Work task:
The data must be reproduced verbatim; images are to be omitted.

Given information:
BEGIN
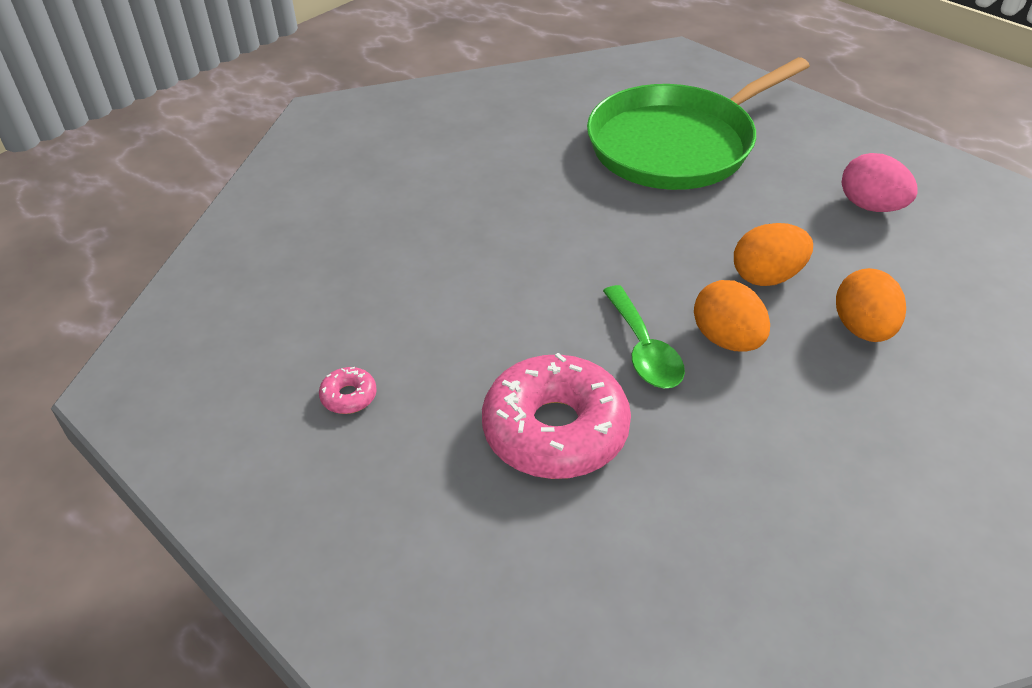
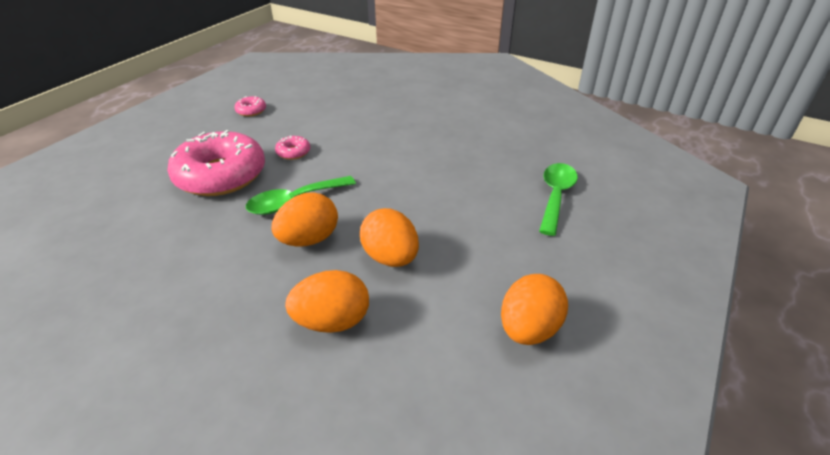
camera: 75 degrees right, 5 degrees down
green pan [587,57,810,190] -> green spoon [539,163,578,236]
pink egg [842,153,918,212] -> orange egg [501,274,568,345]
none -> pink donut [275,136,310,160]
END
Answer to this exercise:
camera: 75 degrees right, 5 degrees down
green pan [587,57,810,190] -> green spoon [539,163,578,236]
pink egg [842,153,918,212] -> orange egg [501,274,568,345]
none -> pink donut [275,136,310,160]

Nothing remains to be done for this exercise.